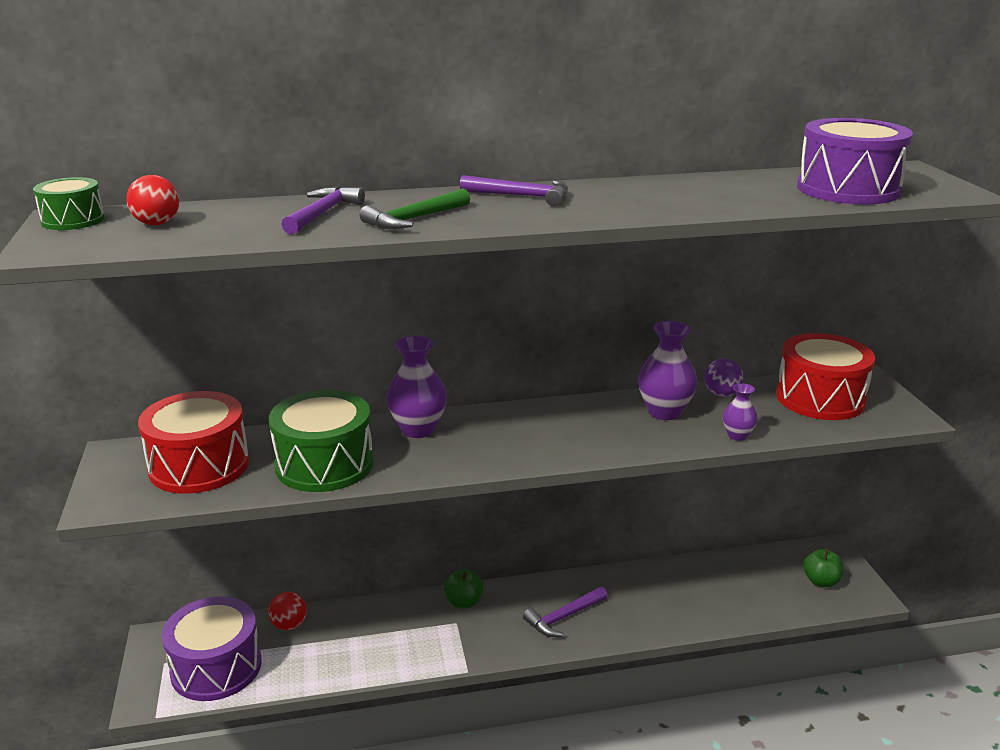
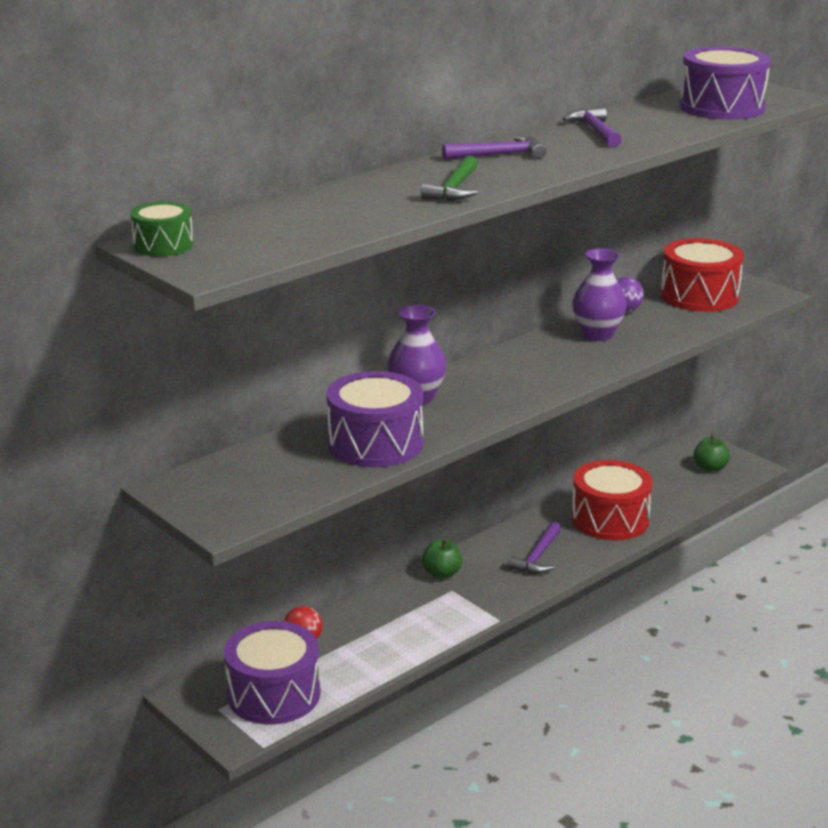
camera: 30 degrees left, 0 degrees up
(157, 224) = (248, 233): red ball -> none
(199, 466) = (265, 475): red drum -> red drum (610, 519)
(323, 213) = (370, 198): purple hammer -> purple hammer (595, 131)
(324, 464) = (375, 443): green drum -> purple drum
(737, 435) = (670, 338): purple vase -> none

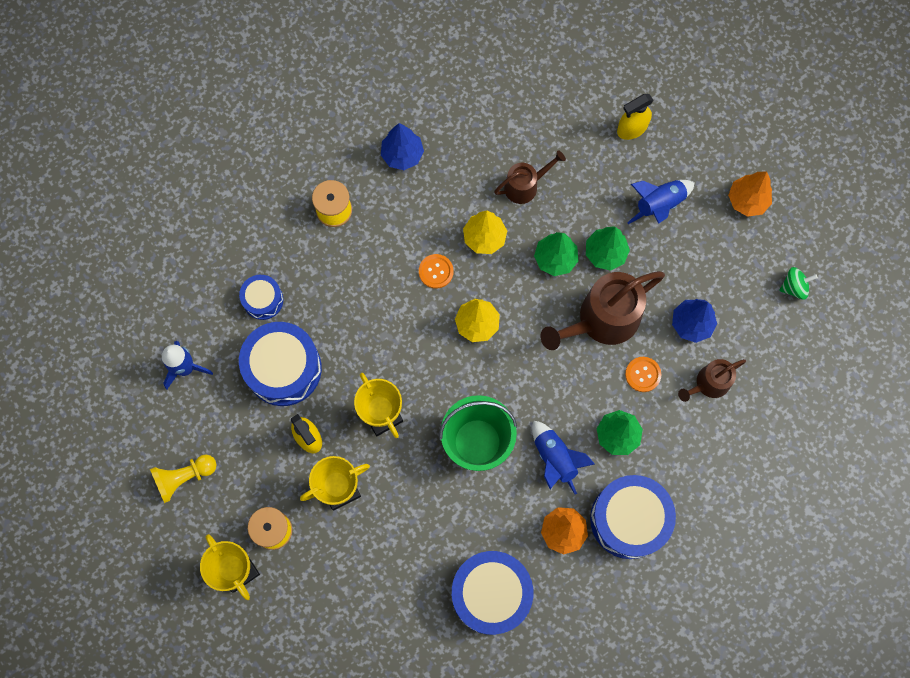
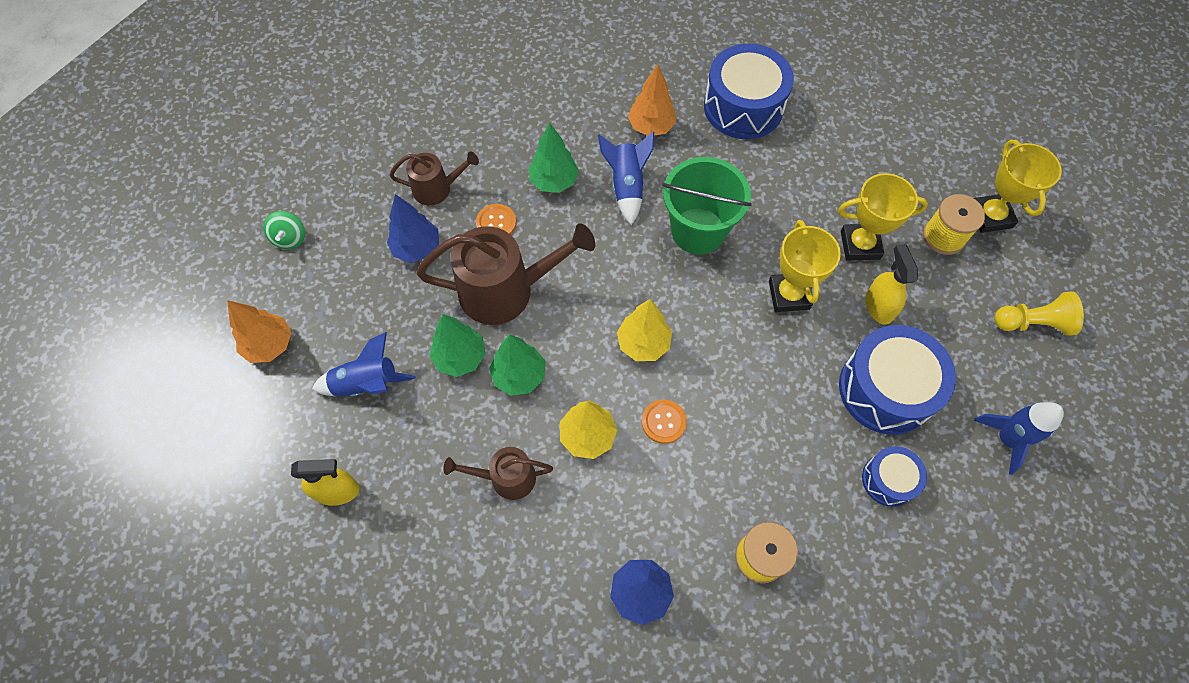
camera: 155 degrees left, 10 degrees down
(629, 519) = (584, 113): blue drum -> none
(794, 287) = (290, 238): green spinning top -> green spinning top turned 105 degrees counterclockwise

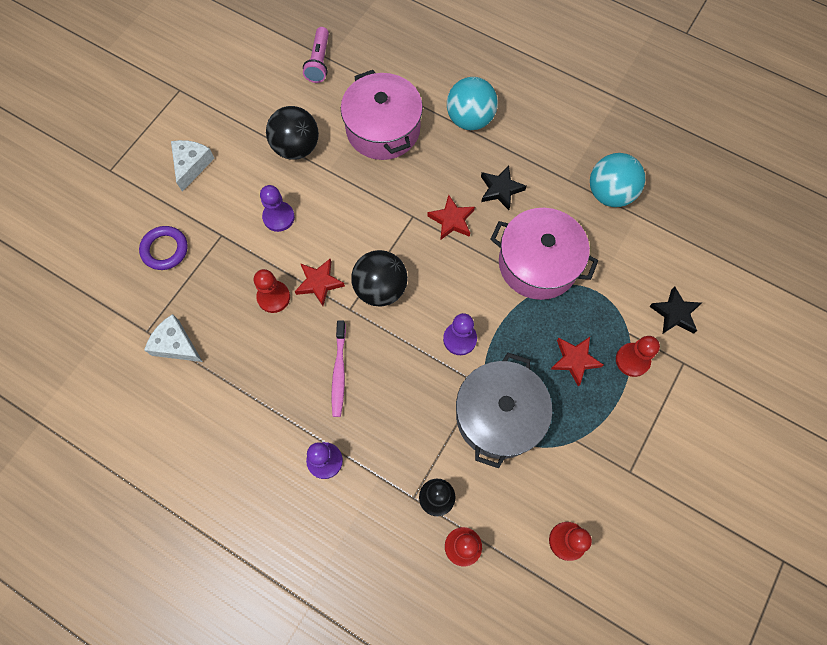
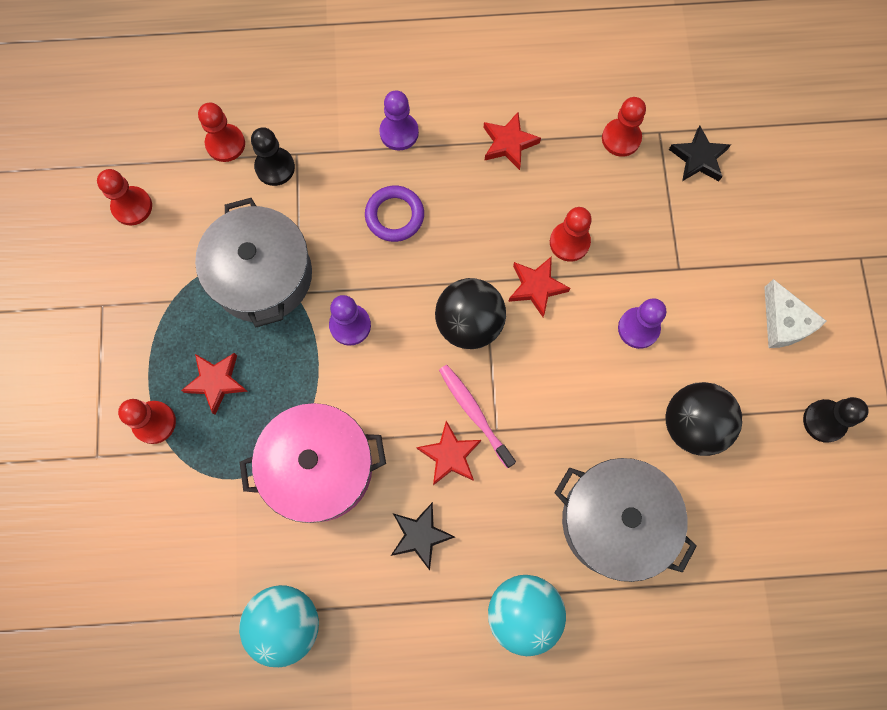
camera: 145 degrees right, 5 degrees up
(165, 249) = (719, 216): purple ring -> purple ring (394, 216)
(176, 344) = (621, 138): white cheese -> red pawn
(223, 104) = (824, 421): none -> black pawn
(254, 395) = (508, 143): none -> red star
(319, 62) = (769, 564): pink flashlight -> none
(339, 372) = (446, 215): pink toothbrush -> pink toothbrush (474, 413)
(383, 129) = (615, 521): pink pot -> grey pot
(675, 313) = (132, 510): black star -> black star (698, 158)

::::

WHAT THE TASK REQUIRES: Take the lines from the one containing "(176, 344) = (621, 138): white" through the final line of the entries above, and set them down exactly, with nothing added.

OUTPUT OF THE EXERCISE:
(176, 344) = (621, 138): white cheese -> red pawn
(223, 104) = (824, 421): none -> black pawn
(254, 395) = (508, 143): none -> red star
(319, 62) = (769, 564): pink flashlight -> none
(339, 372) = (446, 215): pink toothbrush -> pink toothbrush (474, 413)
(383, 129) = (615, 521): pink pot -> grey pot
(675, 313) = (132, 510): black star -> black star (698, 158)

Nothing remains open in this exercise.